(TASK BRIEF) Among the records that follow, set down only the lines from the one containing "type=move; before=green apple (1st" to the one containing "type=move; before=blue pot", both included, exactly.

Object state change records

=====

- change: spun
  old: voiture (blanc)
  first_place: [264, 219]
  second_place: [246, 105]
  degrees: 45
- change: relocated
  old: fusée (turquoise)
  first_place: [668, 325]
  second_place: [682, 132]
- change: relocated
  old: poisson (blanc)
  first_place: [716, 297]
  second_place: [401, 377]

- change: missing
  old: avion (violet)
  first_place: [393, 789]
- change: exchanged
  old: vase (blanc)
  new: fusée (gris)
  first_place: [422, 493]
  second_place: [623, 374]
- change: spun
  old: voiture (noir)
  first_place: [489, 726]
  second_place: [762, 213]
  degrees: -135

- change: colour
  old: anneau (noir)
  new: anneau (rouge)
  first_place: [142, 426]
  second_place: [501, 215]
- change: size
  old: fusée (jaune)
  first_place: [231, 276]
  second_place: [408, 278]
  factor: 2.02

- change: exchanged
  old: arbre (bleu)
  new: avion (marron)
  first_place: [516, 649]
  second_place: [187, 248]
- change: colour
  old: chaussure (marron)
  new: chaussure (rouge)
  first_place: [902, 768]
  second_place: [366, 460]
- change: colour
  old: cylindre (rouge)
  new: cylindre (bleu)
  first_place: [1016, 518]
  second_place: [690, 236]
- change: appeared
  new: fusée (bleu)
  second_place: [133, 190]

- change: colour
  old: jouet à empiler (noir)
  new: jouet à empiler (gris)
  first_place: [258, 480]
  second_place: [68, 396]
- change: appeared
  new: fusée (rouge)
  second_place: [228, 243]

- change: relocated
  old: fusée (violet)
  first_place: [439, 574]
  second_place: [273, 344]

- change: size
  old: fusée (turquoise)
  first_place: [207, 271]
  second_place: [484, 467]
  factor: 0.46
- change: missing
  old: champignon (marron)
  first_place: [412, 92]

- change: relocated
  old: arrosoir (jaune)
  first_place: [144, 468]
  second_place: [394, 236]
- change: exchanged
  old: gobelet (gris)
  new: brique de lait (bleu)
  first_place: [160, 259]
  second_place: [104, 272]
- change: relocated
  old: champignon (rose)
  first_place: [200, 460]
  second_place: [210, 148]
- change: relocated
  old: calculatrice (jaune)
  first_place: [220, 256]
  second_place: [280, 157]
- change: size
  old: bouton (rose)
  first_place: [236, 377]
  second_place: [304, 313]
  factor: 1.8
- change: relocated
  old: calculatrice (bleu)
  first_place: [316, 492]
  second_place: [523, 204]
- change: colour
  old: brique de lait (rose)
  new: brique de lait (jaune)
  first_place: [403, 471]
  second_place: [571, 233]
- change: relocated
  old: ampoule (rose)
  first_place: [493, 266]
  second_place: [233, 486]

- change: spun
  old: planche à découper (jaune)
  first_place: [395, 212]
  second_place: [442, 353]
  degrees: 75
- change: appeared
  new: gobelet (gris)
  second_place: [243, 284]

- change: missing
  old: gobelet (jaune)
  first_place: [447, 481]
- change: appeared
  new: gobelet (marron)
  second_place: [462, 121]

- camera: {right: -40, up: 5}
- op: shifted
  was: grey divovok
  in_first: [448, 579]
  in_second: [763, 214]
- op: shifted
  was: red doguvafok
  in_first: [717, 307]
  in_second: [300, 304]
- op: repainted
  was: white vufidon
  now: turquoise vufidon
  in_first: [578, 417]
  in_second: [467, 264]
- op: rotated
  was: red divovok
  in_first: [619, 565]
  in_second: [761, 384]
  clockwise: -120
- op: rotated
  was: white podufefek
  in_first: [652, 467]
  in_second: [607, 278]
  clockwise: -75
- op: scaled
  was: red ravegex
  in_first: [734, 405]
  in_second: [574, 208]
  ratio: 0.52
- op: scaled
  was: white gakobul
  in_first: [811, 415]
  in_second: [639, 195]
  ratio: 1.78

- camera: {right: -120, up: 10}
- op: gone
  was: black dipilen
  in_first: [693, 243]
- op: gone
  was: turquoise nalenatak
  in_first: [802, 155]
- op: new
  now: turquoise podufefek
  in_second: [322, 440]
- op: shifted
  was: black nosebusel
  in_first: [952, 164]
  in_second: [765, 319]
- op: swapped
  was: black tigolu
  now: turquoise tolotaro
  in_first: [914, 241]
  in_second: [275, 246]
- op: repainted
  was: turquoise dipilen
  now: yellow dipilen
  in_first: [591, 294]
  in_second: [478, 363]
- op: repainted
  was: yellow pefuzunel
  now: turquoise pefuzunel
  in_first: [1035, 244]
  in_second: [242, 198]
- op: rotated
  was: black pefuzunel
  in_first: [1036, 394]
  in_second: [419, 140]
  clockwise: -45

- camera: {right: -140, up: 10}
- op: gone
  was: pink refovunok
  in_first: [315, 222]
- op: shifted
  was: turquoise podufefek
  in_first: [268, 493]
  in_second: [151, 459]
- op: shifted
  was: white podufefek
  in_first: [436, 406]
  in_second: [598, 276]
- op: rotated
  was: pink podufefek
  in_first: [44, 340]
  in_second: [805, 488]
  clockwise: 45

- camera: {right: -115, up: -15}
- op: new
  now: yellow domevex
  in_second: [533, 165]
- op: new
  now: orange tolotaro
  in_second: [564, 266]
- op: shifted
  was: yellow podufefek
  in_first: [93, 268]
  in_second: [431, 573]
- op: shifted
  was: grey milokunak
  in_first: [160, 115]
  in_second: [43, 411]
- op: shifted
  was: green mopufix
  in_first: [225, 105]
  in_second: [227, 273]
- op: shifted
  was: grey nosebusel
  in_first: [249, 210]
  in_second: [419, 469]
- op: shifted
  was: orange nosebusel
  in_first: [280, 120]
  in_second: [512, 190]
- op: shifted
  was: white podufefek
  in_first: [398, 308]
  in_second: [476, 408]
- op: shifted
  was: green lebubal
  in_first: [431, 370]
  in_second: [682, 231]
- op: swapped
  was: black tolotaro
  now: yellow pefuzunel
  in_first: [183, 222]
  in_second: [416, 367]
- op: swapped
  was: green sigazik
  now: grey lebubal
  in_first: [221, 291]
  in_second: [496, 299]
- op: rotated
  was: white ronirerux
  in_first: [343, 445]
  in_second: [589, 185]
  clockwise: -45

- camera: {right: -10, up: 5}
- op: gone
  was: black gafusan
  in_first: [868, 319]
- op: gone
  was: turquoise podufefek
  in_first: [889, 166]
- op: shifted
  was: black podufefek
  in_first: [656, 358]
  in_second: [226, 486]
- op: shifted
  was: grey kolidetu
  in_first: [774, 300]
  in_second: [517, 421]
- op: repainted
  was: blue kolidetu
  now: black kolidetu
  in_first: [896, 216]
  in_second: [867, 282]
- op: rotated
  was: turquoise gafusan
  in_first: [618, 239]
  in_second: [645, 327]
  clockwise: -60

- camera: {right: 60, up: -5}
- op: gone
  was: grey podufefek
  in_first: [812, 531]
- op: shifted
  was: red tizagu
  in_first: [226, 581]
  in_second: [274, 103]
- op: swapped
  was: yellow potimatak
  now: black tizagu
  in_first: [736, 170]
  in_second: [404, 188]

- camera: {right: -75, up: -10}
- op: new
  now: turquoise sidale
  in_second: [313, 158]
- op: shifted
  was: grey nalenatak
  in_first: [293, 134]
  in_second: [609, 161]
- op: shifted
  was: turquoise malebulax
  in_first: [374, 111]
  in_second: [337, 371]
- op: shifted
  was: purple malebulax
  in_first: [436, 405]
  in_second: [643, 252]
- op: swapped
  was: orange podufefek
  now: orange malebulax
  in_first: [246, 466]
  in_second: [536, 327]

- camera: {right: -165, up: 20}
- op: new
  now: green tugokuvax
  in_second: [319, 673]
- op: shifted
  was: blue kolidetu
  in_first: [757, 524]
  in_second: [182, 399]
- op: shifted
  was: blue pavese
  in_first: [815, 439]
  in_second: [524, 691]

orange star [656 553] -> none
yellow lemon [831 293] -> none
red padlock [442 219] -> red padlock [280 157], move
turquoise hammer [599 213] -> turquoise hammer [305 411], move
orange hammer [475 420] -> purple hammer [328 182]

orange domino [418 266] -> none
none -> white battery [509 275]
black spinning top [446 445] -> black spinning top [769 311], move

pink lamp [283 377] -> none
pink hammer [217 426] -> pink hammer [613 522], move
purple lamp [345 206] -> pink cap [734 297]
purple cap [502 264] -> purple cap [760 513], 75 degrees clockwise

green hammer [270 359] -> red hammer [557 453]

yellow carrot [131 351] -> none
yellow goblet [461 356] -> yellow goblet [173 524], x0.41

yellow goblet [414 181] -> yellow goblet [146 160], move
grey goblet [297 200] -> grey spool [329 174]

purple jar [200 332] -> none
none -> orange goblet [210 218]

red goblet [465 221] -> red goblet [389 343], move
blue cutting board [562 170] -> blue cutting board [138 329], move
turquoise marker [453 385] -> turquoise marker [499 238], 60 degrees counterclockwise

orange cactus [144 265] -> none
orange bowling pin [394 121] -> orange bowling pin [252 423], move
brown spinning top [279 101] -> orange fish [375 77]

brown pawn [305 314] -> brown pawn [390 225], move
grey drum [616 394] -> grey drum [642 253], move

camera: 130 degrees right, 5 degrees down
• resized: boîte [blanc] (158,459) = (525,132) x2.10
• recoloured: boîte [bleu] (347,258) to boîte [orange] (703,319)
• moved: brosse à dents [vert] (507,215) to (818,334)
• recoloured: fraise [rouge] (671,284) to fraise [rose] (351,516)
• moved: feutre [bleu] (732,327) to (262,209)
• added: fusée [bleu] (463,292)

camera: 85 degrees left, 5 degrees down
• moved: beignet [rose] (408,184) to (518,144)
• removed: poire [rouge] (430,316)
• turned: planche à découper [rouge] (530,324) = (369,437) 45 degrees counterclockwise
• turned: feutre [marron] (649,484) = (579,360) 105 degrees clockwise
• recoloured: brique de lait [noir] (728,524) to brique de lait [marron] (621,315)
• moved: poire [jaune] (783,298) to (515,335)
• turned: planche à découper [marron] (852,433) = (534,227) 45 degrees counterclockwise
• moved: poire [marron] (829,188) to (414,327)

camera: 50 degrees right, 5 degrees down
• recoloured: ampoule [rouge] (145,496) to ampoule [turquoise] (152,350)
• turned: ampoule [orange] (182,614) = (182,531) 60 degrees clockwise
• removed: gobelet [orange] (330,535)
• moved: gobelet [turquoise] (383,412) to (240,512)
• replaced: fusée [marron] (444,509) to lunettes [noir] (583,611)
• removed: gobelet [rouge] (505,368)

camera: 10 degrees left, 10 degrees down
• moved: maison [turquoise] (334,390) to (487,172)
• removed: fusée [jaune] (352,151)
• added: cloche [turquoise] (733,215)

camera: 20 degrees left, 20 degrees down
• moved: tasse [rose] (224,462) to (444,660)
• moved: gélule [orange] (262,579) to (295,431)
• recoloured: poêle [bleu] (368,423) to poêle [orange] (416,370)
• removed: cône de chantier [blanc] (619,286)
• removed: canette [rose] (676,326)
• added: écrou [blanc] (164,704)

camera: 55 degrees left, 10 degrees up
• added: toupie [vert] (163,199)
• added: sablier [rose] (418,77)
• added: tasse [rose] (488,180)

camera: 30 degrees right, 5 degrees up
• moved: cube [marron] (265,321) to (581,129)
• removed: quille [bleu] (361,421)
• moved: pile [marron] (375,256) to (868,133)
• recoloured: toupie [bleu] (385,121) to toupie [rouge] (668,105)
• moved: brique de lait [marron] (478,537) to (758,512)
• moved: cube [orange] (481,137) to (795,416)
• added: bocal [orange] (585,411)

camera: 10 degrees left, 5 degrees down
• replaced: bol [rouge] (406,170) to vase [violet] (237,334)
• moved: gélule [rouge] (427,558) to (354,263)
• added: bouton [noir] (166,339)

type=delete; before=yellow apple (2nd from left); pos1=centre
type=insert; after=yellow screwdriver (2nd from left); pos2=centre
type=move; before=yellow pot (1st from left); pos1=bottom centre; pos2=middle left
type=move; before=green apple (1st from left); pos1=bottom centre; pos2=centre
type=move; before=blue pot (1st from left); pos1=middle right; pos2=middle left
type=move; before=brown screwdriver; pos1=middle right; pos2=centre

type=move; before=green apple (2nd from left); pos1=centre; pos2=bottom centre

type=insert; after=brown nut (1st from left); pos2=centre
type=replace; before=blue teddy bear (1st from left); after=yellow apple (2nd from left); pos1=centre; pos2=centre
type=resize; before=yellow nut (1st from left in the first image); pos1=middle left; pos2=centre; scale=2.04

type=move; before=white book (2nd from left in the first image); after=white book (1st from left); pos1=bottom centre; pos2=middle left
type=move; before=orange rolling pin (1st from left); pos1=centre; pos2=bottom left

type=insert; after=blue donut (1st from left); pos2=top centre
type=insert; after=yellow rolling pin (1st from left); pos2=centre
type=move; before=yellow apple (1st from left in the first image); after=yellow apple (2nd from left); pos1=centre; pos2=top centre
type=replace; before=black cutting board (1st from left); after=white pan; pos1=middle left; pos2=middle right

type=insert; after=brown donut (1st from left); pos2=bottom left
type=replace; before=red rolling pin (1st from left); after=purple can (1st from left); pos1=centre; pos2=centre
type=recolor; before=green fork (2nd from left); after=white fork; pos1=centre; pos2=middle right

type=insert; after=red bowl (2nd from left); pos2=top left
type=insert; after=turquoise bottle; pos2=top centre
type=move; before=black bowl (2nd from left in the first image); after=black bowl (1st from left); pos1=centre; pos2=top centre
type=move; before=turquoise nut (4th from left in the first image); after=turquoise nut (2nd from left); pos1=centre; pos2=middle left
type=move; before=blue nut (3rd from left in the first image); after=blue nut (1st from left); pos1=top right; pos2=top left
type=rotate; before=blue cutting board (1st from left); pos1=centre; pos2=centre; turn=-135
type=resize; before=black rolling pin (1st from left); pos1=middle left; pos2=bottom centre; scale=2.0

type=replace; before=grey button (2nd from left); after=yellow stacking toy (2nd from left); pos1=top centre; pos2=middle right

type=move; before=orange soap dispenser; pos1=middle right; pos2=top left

=====

(OUTPUT FOR THIS TASK)
type=move; before=green apple (1st from left); pos1=bottom centre; pos2=centre
type=move; before=blue pot (1st from left); pos1=middle right; pos2=middle left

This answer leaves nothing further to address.